Collection entries:

================

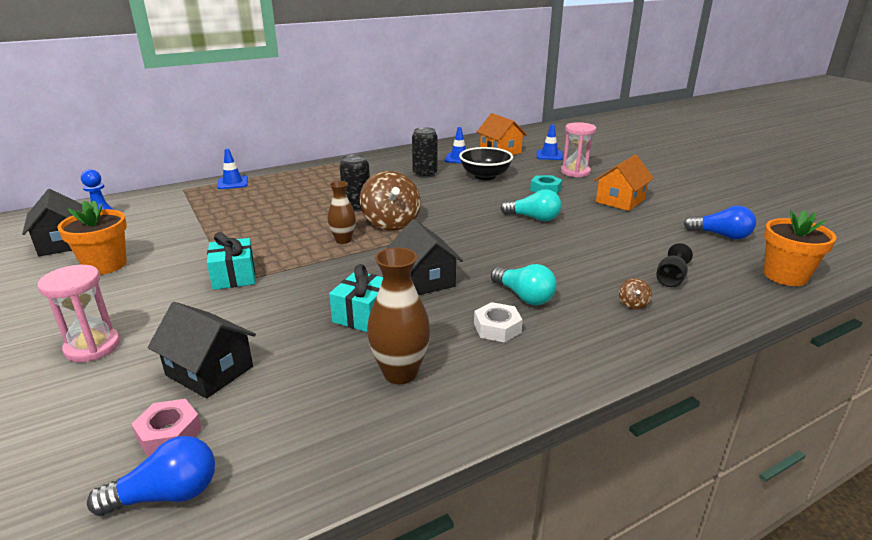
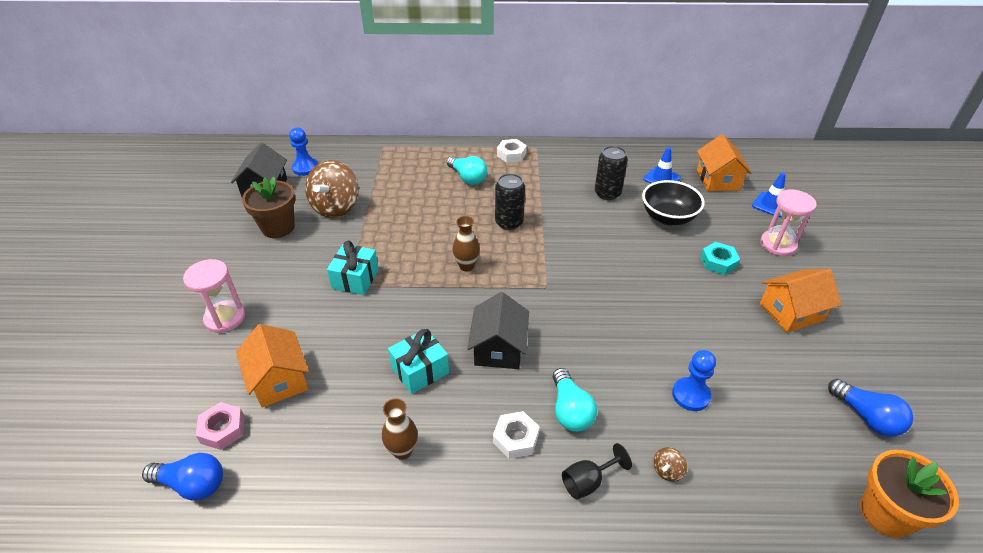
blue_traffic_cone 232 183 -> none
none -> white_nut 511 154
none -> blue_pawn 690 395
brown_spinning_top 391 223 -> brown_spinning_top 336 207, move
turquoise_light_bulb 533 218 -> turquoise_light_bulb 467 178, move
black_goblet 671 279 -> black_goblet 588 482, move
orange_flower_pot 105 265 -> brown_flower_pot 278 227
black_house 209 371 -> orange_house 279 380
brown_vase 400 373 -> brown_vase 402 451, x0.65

================

GOAL OF THE EXERCISE: Please copy the line that holds "black_house 209 371 -> orange_house 279 380" and each line under it through the last line above, exactly as they stand, adding nothing.

ANSWER SECTION:
black_house 209 371 -> orange_house 279 380
brown_vase 400 373 -> brown_vase 402 451, x0.65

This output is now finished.